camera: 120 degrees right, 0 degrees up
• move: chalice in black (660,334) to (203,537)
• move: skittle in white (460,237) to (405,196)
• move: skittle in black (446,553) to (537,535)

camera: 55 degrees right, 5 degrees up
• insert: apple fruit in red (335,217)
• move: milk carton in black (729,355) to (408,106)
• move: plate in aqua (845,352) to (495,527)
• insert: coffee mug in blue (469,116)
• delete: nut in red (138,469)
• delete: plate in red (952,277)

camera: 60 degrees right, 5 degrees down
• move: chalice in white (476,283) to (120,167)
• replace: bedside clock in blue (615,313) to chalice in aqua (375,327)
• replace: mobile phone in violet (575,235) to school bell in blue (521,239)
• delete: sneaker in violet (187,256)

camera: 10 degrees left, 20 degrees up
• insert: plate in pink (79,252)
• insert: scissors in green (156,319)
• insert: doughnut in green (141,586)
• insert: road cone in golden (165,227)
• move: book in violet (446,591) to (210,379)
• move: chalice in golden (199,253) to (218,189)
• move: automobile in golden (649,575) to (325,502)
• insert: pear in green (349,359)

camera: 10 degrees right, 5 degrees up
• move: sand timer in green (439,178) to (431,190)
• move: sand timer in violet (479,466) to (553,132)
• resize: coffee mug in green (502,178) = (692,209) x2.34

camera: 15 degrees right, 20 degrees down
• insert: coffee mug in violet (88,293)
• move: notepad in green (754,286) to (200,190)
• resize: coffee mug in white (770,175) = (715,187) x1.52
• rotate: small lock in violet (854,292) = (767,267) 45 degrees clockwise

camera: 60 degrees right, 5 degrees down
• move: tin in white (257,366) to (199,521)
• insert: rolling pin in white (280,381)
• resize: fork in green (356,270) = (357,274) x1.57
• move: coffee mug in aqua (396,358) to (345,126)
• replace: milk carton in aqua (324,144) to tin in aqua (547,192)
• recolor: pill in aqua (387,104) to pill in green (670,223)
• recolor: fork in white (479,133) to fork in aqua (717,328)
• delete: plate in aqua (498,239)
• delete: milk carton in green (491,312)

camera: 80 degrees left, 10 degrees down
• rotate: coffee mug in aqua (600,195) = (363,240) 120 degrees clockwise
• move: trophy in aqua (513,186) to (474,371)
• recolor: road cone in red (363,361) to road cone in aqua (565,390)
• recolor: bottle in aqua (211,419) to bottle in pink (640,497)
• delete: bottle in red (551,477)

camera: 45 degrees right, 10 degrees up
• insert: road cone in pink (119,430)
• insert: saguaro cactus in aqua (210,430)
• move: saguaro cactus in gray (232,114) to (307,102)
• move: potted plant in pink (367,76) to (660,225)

== == ==

REQUIRED ACTION
Set the entries down again exactly, beginning with their first line and ending with the line that contains "in red (952,277)"; omit all other lines.

RESULT OF THIS TASK
camera: 120 degrees right, 0 degrees up
• move: chalice in black (660,334) to (203,537)
• move: skittle in white (460,237) to (405,196)
• move: skittle in black (446,553) to (537,535)

camera: 55 degrees right, 5 degrees up
• insert: apple fruit in red (335,217)
• move: milk carton in black (729,355) to (408,106)
• move: plate in aqua (845,352) to (495,527)
• insert: coffee mug in blue (469,116)
• delete: nut in red (138,469)
• delete: plate in red (952,277)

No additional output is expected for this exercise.